[Given records — start]

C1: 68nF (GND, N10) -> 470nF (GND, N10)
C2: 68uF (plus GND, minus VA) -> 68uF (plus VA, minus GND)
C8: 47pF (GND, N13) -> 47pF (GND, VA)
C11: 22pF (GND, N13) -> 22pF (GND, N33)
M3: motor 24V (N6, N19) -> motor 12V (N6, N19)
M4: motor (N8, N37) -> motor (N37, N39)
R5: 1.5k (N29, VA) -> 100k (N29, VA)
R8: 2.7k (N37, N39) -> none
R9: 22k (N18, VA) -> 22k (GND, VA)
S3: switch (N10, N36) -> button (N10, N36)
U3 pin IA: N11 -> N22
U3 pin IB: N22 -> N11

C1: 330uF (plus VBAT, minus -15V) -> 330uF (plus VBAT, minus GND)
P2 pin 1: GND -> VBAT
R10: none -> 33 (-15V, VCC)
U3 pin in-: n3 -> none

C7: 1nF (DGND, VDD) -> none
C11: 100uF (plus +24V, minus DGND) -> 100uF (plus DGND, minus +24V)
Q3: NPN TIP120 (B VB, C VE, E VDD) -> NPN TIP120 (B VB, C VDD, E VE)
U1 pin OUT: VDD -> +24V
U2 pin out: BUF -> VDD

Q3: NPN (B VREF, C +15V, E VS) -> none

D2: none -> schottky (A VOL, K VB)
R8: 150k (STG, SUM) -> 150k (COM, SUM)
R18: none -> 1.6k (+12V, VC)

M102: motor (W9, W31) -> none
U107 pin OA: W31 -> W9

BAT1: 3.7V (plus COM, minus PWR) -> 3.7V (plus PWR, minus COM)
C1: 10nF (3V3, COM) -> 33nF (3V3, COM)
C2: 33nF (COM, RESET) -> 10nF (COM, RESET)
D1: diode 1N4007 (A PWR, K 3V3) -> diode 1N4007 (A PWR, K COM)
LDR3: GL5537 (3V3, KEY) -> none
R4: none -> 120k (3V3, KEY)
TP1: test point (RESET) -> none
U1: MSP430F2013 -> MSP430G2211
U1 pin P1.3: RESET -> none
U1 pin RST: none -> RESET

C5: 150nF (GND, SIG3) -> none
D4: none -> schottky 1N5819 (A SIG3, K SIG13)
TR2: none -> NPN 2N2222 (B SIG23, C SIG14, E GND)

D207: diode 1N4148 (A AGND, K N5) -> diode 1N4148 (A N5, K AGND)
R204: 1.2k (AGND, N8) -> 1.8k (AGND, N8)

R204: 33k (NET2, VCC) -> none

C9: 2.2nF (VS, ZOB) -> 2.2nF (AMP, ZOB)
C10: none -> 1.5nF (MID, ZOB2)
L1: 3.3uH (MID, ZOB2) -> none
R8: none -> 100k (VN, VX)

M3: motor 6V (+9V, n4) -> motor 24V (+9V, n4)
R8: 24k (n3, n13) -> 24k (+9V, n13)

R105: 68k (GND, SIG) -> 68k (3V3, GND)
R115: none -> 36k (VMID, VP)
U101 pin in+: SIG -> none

[Given records — finish]

## Work required:
Above are the records. Print exactly, and only, the lines from the line with "LDR3: GL5537 (3V3, KEY) -> none" to the line with "R8: none -> 100k (VN, VX)", both inclusive.

## Response area:
LDR3: GL5537 (3V3, KEY) -> none
R4: none -> 120k (3V3, KEY)
TP1: test point (RESET) -> none
U1: MSP430F2013 -> MSP430G2211
U1 pin P1.3: RESET -> none
U1 pin RST: none -> RESET

C5: 150nF (GND, SIG3) -> none
D4: none -> schottky 1N5819 (A SIG3, K SIG13)
TR2: none -> NPN 2N2222 (B SIG23, C SIG14, E GND)

D207: diode 1N4148 (A AGND, K N5) -> diode 1N4148 (A N5, K AGND)
R204: 1.2k (AGND, N8) -> 1.8k (AGND, N8)

R204: 33k (NET2, VCC) -> none

C9: 2.2nF (VS, ZOB) -> 2.2nF (AMP, ZOB)
C10: none -> 1.5nF (MID, ZOB2)
L1: 3.3uH (MID, ZOB2) -> none
R8: none -> 100k (VN, VX)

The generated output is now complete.